(Extracted information)
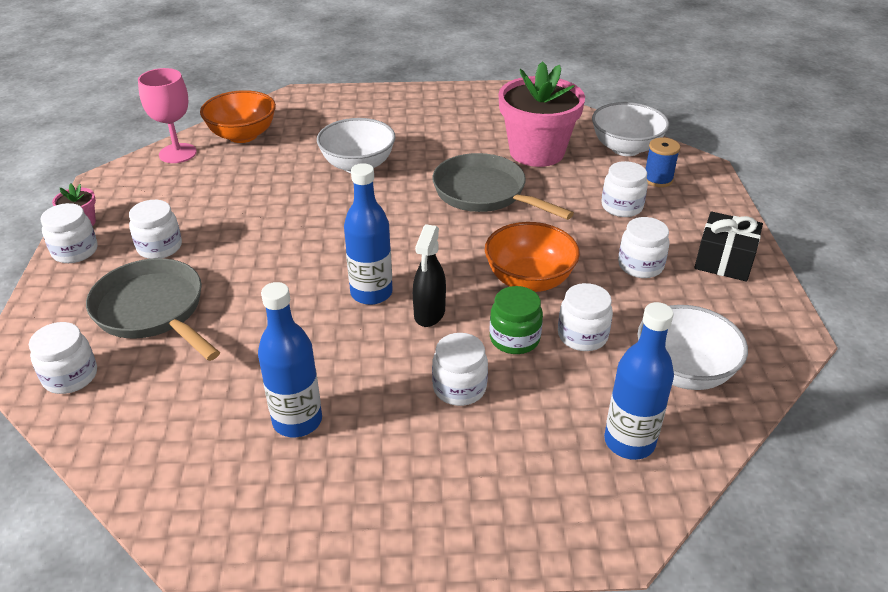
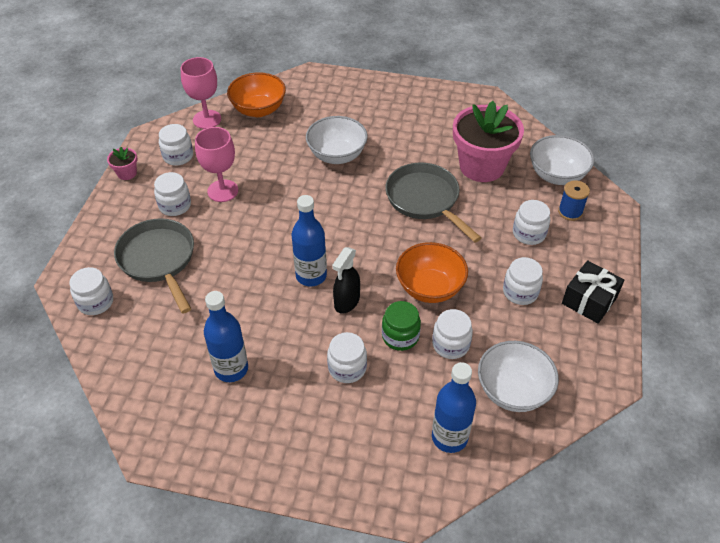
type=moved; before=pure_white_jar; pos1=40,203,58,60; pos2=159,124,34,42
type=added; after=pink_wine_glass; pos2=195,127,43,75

--

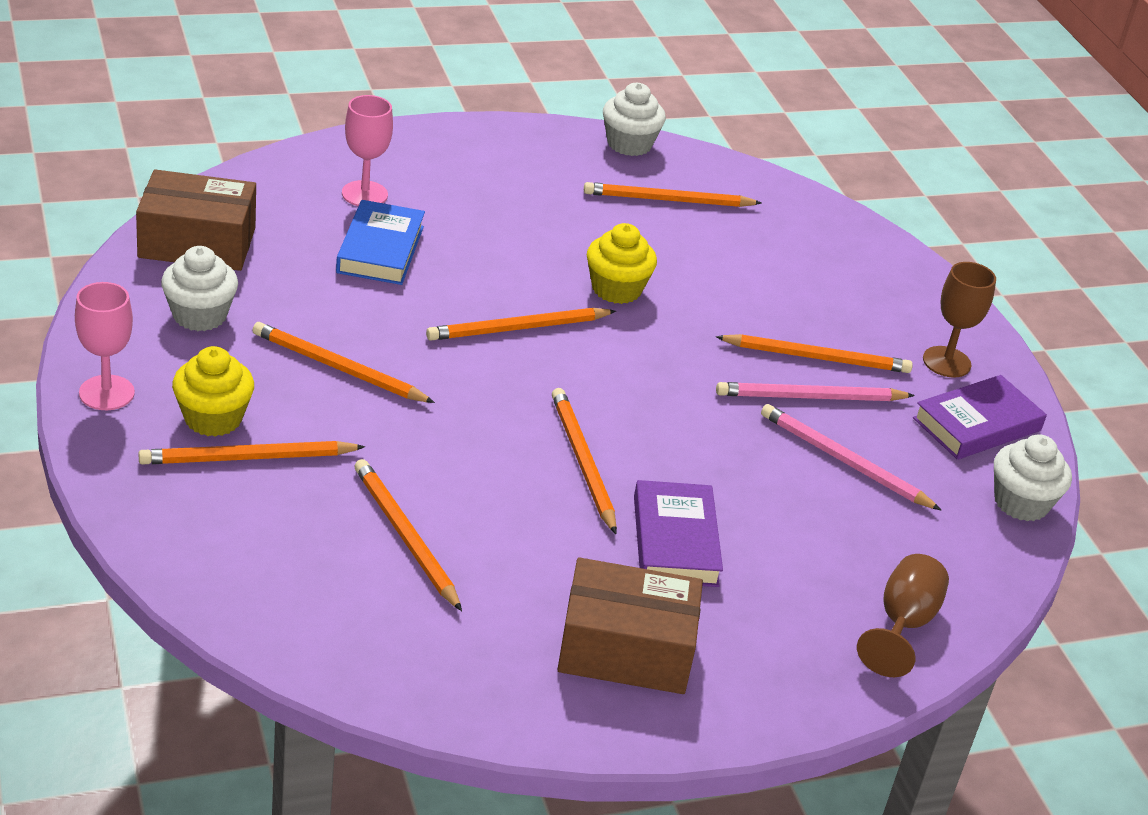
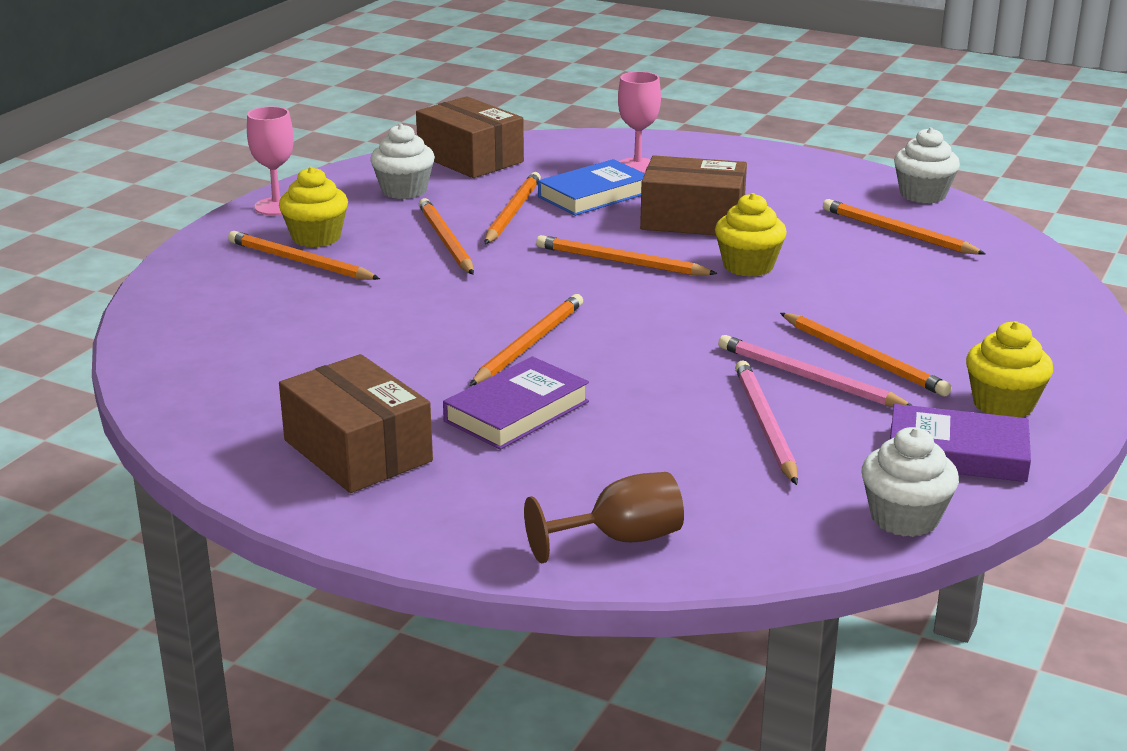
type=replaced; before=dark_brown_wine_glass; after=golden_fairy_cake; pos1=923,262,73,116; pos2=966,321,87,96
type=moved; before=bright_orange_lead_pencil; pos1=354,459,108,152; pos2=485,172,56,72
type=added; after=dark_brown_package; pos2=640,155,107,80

(Task prompt) The reply should hold only the lines of the listing above starting at the line containing "type=moved; before=pure_white_jar; pos1=40,203,58,60;" and ending at the line containing "type=added; after=pink_wine_glass; pos2=195,127,43,75", exactly as written.

(Solution to this exercise)
type=moved; before=pure_white_jar; pos1=40,203,58,60; pos2=159,124,34,42
type=added; after=pink_wine_glass; pos2=195,127,43,75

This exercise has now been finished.